START DATA TO EXAMINE
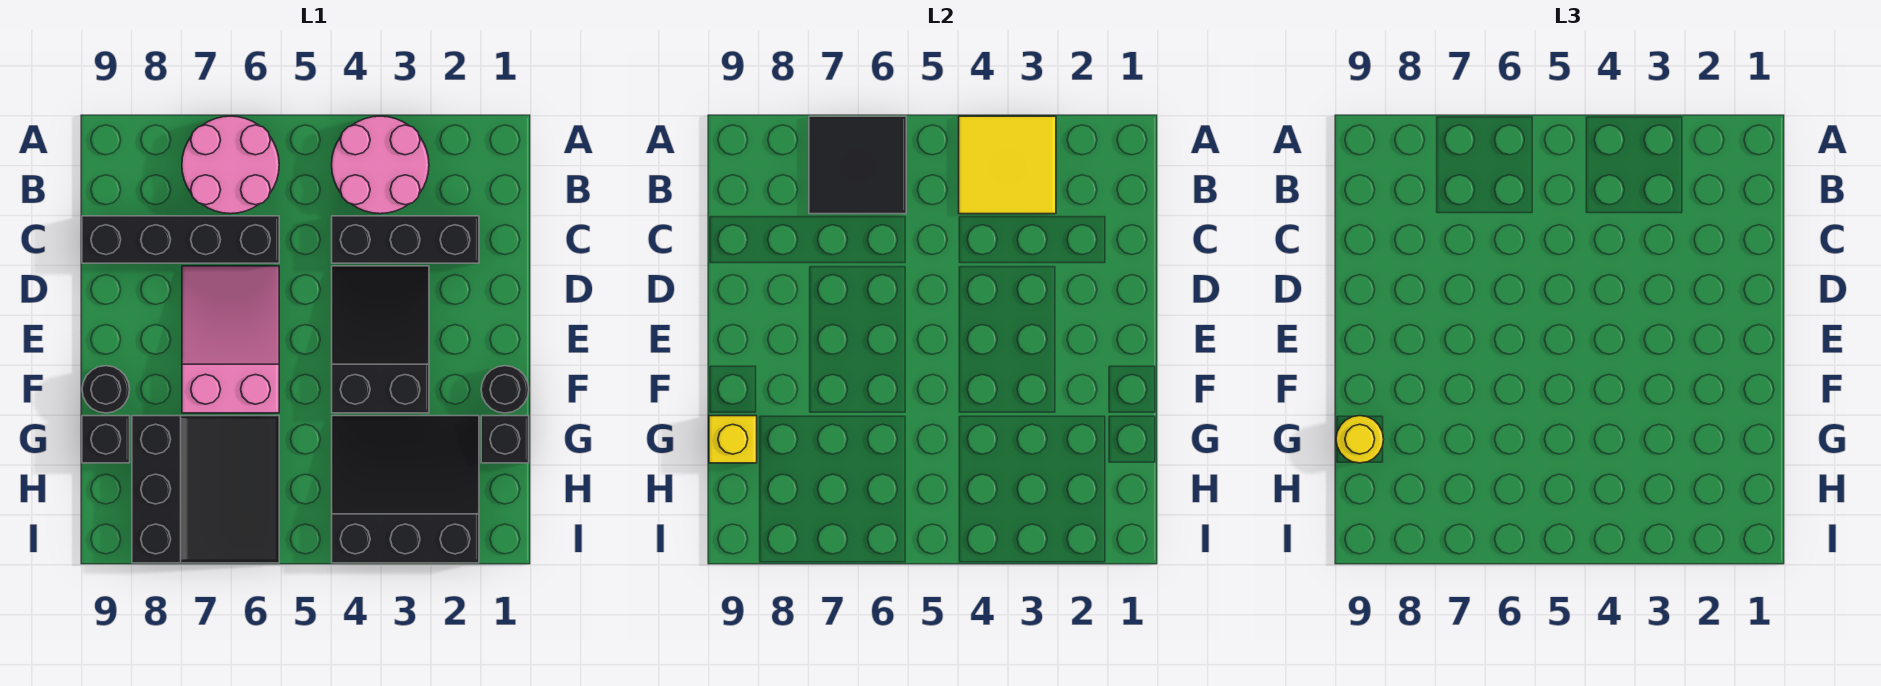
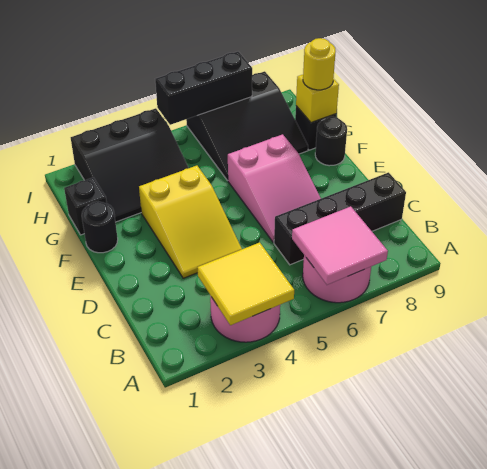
black tile A6:B7 level 2 -> pink tile A6:B7 level 2
black brick C2:C4 level 1 -> black brick I5:I7 level 2
black slope D3:F4 level 1 top F -> yellow slope D3:F4 level 1 top F
black slope G6:I8 level 1 top 8 -> black slope G6:I8 level 1 top I

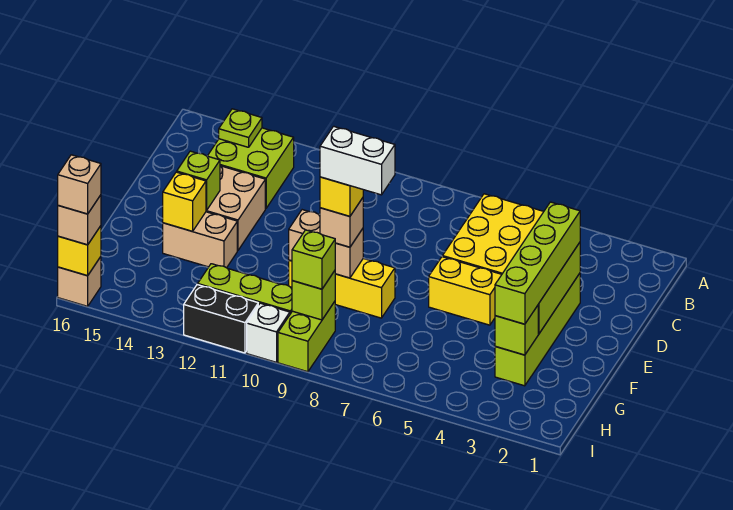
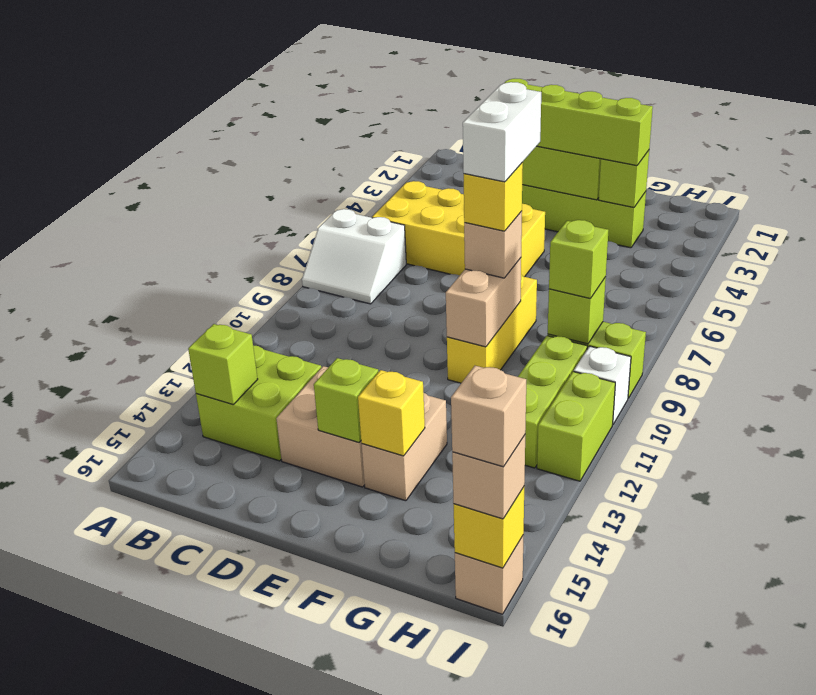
none -> white slope A7:B8 level 1 top 7
lime plate B14 level 2 -> lime brick B14 level 2
black brick I11:I12 level 1 -> lime brick I11:I12 level 1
END DATA TO EXAMINE
- [TASK OBJECTIVE]:
Pictures stay out of the copy. Reproduce exactly the lines from the one containing "black slope D3:F4" through the last line of the records above, both included.

- [RESPONSE BOX]:
black slope D3:F4 level 1 top F -> yellow slope D3:F4 level 1 top F
black slope G6:I8 level 1 top 8 -> black slope G6:I8 level 1 top I

none -> white slope A7:B8 level 1 top 7
lime plate B14 level 2 -> lime brick B14 level 2
black brick I11:I12 level 1 -> lime brick I11:I12 level 1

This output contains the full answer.